Problem to solve — From the listing below, copy only the lines running from the line that contains "C5: 100nF (GND, N20) -> 470nF (GND, N20)" to the line that contains "U4 pin THR: N11 -> N20", both included.
*** Begin section ***
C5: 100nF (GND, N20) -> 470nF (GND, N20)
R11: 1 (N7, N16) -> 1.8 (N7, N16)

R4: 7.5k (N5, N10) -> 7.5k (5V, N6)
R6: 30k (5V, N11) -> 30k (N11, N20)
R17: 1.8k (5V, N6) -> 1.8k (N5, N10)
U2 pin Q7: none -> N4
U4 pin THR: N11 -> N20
*** End section ***
*** Begin section ***
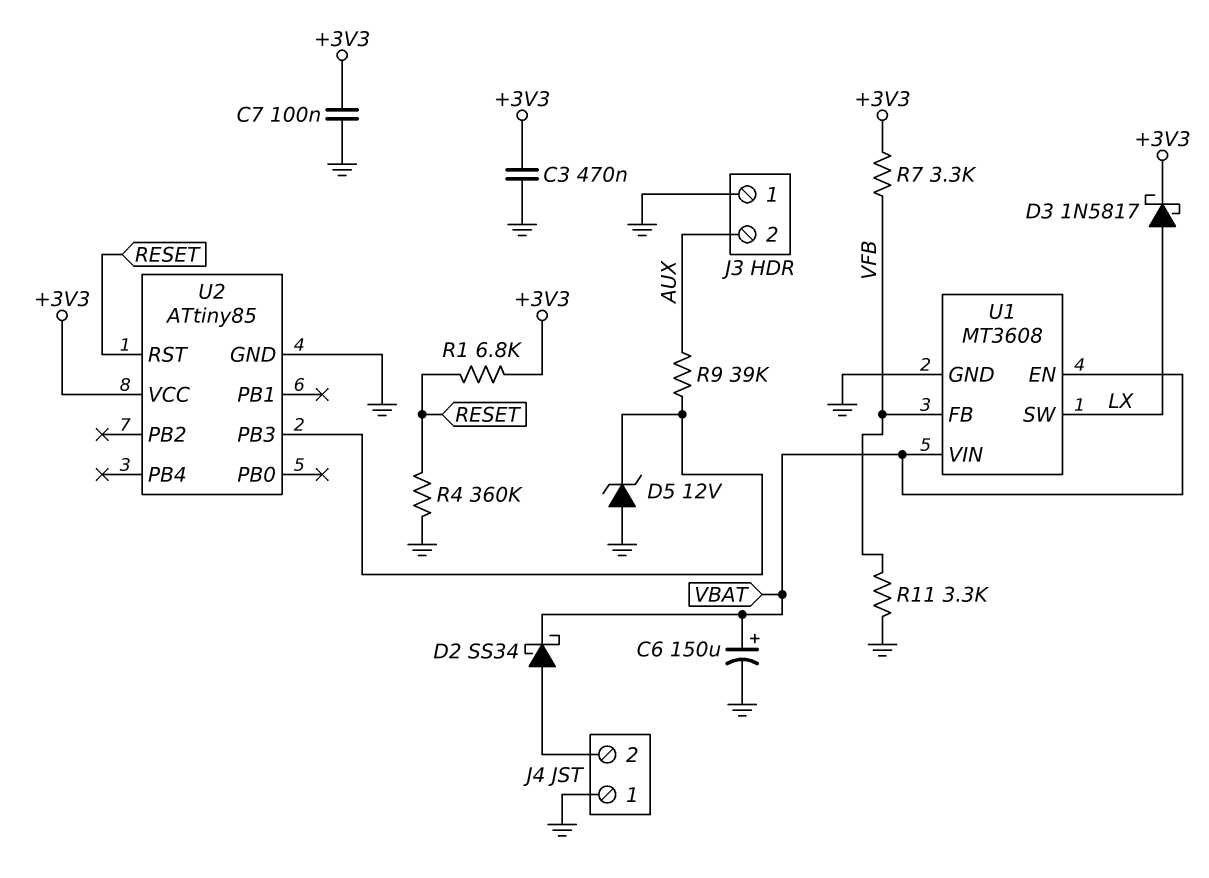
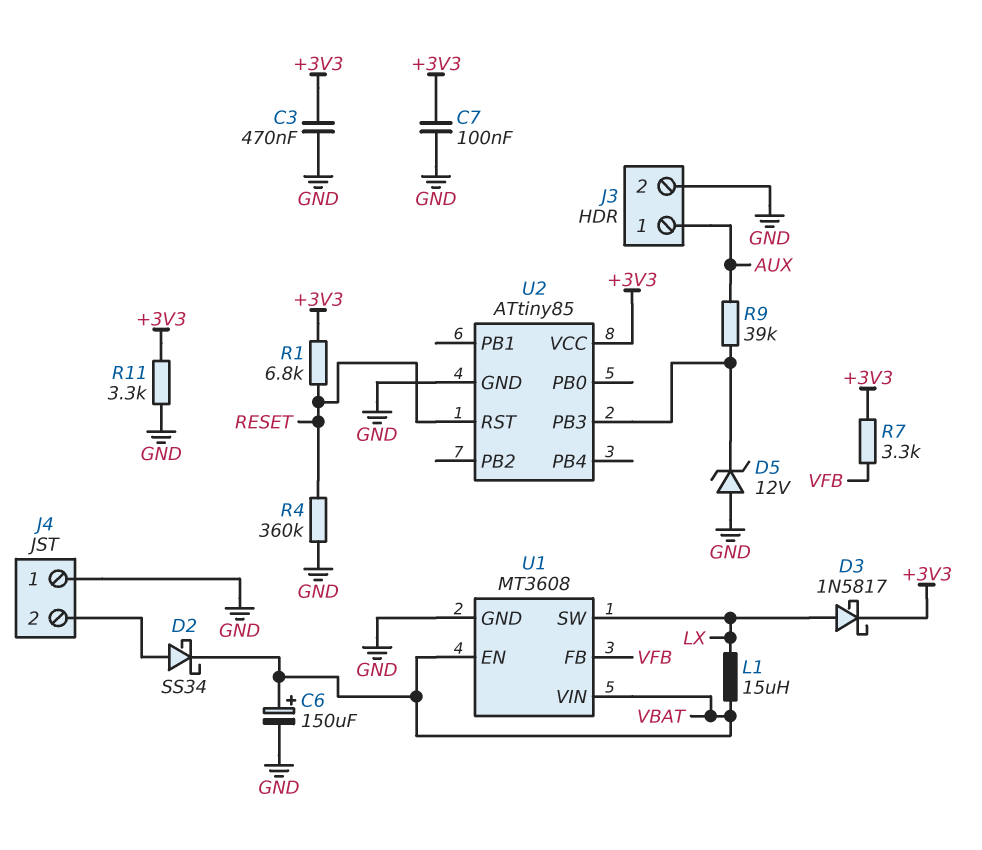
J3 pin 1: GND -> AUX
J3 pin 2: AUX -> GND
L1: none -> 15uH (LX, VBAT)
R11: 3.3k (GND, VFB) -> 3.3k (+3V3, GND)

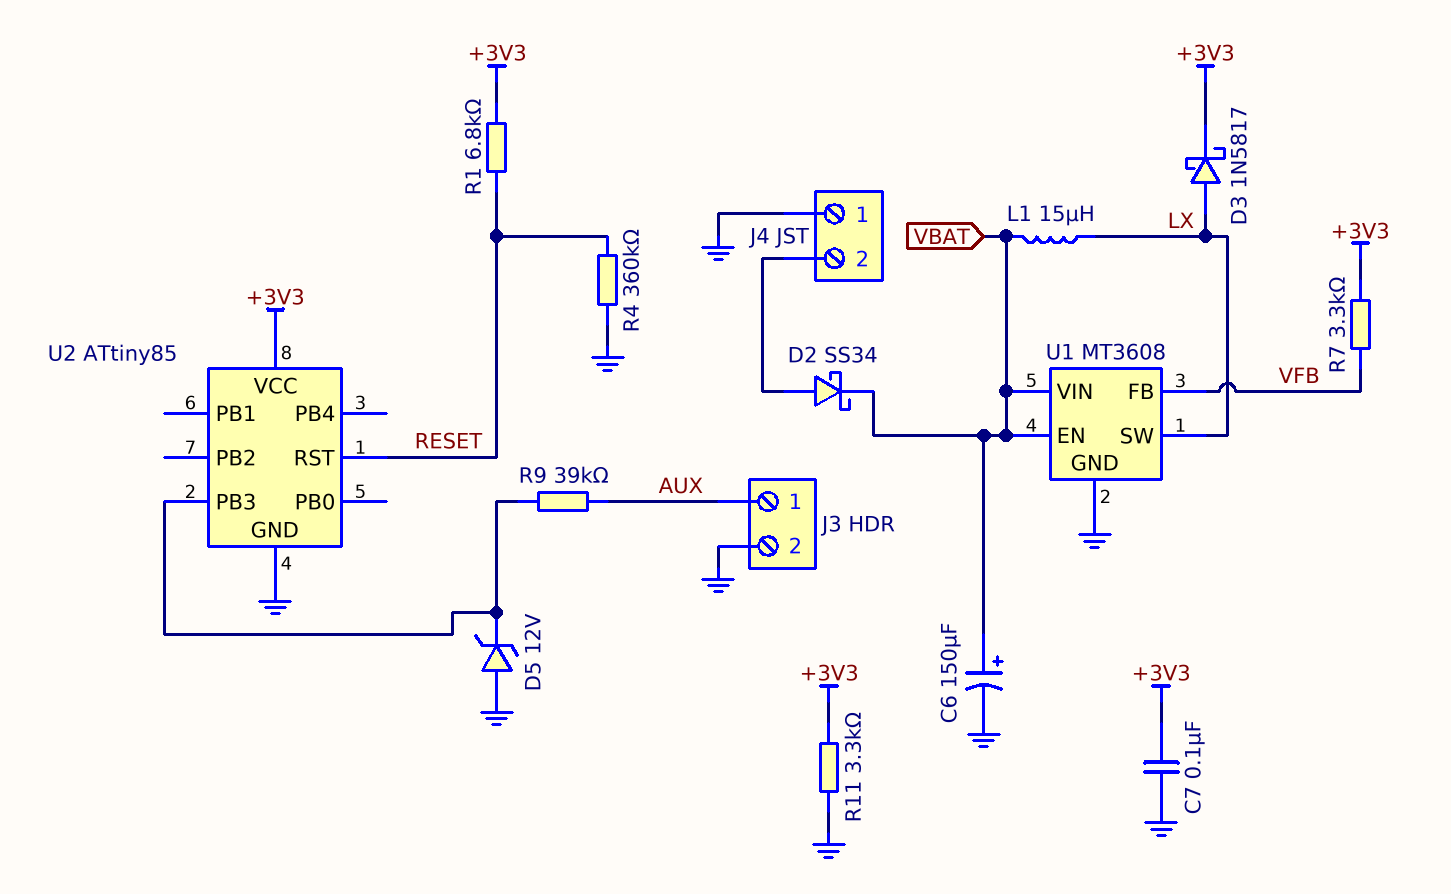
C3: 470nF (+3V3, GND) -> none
*** End section ***
*** Begin section ***
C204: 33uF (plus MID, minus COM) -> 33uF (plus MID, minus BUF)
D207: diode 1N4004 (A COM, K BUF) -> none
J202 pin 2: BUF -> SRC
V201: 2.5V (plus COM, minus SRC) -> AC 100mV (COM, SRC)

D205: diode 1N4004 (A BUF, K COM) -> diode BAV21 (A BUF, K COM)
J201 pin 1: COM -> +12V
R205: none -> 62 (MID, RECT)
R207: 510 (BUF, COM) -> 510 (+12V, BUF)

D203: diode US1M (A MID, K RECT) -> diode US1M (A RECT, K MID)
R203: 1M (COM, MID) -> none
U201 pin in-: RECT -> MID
*** End section ***
Your solution —
C5: 100nF (GND, N20) -> 470nF (GND, N20)
R11: 1 (N7, N16) -> 1.8 (N7, N16)

R4: 7.5k (N5, N10) -> 7.5k (5V, N6)
R6: 30k (5V, N11) -> 30k (N11, N20)
R17: 1.8k (5V, N6) -> 1.8k (N5, N10)
U2 pin Q7: none -> N4
U4 pin THR: N11 -> N20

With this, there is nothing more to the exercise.